= STORED ROWS =
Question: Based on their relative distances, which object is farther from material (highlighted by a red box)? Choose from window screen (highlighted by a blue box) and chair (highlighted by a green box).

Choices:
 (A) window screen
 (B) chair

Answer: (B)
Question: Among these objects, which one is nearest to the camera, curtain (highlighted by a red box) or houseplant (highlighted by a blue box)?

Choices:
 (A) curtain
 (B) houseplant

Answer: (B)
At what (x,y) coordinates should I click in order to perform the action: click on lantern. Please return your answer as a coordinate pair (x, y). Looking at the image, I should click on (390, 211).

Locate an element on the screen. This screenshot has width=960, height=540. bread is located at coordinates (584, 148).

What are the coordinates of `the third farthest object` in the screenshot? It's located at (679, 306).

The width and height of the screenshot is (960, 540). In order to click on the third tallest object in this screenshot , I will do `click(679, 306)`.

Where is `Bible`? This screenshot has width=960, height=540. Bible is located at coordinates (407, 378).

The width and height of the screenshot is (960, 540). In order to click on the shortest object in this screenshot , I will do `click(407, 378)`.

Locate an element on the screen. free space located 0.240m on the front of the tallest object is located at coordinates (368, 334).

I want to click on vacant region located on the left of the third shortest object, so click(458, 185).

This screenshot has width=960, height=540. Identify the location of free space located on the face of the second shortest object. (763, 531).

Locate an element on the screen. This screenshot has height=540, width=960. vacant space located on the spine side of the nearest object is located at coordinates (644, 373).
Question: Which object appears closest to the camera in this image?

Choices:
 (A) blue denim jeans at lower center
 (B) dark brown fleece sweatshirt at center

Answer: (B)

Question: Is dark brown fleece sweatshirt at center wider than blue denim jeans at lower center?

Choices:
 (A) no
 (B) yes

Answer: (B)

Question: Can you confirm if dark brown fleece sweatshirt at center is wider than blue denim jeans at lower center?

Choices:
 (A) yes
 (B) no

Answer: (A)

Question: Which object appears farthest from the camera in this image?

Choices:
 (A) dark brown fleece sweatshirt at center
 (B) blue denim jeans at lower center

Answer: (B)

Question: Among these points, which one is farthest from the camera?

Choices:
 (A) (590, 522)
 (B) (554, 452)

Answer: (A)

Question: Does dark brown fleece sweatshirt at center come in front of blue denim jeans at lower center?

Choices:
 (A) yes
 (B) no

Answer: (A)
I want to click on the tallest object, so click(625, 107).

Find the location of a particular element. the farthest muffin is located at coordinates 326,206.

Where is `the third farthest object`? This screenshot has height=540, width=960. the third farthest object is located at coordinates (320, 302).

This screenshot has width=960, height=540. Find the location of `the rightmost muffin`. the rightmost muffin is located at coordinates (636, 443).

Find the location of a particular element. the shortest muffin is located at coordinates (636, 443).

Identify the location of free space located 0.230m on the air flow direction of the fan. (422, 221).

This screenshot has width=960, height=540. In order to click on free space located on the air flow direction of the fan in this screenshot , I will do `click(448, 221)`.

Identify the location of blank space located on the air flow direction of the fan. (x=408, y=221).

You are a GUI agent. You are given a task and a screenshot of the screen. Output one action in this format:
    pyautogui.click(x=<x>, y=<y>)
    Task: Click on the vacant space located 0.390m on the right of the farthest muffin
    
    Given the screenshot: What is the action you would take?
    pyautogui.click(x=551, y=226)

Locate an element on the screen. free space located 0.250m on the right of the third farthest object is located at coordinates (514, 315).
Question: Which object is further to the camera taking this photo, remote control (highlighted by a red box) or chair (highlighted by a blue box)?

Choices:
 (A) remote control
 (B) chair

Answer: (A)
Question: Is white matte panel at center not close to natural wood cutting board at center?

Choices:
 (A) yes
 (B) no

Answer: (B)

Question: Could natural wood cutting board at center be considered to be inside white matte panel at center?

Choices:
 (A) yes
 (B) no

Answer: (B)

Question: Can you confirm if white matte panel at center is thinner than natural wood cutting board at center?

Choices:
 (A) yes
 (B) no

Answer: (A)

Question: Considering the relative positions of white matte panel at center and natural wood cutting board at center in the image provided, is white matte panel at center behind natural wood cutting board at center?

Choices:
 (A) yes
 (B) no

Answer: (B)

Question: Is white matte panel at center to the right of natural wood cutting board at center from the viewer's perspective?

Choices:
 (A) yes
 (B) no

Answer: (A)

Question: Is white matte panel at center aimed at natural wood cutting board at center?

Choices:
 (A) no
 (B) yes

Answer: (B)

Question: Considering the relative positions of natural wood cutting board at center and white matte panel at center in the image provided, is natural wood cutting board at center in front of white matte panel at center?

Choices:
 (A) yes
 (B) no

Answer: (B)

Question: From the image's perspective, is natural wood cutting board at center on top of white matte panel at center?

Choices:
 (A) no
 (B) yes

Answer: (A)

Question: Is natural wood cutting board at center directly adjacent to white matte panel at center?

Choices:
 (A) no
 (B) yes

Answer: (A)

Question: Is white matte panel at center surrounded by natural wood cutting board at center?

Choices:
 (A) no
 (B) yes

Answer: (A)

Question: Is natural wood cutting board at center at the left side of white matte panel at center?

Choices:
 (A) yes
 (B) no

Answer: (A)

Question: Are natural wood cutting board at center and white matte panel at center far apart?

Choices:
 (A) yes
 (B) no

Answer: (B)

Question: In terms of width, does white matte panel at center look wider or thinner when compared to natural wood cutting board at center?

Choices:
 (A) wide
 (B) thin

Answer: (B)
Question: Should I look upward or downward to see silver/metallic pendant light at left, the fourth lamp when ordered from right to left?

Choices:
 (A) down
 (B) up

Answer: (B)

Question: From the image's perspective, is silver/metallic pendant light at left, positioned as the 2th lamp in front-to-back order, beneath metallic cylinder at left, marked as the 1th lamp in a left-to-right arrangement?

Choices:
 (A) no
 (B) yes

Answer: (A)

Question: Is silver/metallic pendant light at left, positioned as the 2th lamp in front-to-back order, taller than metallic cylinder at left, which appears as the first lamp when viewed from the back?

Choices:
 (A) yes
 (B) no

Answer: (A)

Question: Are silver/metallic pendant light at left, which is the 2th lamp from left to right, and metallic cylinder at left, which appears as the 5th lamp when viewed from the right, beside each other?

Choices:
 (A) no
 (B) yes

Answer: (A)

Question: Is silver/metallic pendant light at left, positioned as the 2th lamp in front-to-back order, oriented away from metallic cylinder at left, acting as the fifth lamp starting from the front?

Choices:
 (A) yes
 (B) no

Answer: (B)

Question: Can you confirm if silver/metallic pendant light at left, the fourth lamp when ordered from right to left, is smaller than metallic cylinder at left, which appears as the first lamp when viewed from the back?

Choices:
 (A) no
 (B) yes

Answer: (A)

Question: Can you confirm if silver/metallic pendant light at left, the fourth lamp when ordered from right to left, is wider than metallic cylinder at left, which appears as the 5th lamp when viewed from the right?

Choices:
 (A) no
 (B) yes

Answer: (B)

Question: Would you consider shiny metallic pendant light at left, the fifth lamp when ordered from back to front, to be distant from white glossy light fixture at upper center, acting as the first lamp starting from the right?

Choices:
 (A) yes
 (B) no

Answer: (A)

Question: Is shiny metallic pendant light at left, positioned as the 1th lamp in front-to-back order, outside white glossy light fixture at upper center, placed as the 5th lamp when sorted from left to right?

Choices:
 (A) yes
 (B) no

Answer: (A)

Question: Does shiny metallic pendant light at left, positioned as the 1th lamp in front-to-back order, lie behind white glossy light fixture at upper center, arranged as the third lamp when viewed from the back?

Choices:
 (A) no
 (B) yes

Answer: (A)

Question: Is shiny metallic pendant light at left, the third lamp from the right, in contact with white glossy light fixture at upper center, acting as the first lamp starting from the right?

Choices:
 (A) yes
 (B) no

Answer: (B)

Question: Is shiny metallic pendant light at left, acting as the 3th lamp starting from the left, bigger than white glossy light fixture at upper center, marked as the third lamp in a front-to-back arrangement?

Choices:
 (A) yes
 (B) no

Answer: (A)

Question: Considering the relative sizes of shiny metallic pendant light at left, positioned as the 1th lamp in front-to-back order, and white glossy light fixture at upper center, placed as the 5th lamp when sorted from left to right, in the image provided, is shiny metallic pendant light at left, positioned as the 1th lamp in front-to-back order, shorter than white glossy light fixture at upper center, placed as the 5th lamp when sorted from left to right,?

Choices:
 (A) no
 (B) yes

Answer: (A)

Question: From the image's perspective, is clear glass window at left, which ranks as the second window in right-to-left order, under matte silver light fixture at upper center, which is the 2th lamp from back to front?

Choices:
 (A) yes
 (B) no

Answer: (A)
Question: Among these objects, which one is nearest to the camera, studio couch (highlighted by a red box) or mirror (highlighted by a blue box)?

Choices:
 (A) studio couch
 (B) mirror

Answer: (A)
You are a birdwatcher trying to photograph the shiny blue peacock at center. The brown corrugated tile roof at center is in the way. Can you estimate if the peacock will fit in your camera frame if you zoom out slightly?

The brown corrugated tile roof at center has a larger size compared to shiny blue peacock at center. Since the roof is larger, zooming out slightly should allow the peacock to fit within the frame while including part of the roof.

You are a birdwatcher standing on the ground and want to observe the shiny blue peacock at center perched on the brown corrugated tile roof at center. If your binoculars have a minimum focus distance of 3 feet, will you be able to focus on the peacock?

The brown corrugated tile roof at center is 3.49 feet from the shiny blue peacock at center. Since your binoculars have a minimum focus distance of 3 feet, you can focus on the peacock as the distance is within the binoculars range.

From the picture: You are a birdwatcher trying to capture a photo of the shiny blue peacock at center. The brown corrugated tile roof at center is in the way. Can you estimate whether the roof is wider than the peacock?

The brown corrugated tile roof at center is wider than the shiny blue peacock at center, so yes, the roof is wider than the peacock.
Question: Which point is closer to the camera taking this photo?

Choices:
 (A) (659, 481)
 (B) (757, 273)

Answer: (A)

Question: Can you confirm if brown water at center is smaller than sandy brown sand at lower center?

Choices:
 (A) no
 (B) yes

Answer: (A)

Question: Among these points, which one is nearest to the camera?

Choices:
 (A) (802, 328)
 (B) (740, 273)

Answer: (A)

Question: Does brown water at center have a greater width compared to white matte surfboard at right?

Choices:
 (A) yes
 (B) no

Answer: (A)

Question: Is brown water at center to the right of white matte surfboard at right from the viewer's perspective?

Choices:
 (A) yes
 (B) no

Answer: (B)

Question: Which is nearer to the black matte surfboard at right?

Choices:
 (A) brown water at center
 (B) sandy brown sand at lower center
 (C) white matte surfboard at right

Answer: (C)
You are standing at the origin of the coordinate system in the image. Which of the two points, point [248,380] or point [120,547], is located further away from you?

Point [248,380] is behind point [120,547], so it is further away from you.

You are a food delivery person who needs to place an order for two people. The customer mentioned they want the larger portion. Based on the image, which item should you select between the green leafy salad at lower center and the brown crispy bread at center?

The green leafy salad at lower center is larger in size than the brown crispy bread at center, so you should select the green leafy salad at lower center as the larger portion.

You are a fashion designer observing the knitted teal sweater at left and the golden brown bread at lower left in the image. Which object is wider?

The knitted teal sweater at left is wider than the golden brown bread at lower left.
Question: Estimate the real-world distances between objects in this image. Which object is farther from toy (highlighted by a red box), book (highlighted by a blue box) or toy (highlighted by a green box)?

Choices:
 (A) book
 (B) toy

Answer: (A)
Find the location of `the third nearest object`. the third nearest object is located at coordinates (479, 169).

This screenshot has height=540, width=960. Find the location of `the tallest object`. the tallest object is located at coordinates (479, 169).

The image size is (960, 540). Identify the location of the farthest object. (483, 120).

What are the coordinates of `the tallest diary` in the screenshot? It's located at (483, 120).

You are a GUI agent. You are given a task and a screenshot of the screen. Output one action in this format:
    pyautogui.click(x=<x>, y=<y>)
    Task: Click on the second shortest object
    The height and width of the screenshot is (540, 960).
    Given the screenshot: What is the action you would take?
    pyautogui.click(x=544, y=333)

= SET EXERCISE =
Retype the entries above from the line with "The knitted teal sweater at left is" to the line with "This screenshot has height=540, width=960. Find", keeping every word, mark and line break unchanged.

= RESPONSE TO THIS TASK =
The knitted teal sweater at left is wider than the golden brown bread at lower left.
Question: Estimate the real-world distances between objects in this image. Which object is farther from toy (highlighted by a red box), book (highlighted by a blue box) or toy (highlighted by a green box)?

Choices:
 (A) book
 (B) toy

Answer: (A)
Find the location of `the third nearest object`. the third nearest object is located at coordinates (479, 169).

This screenshot has height=540, width=960. Find the location of `the tallest object`. the tallest object is located at coordinates (479, 169).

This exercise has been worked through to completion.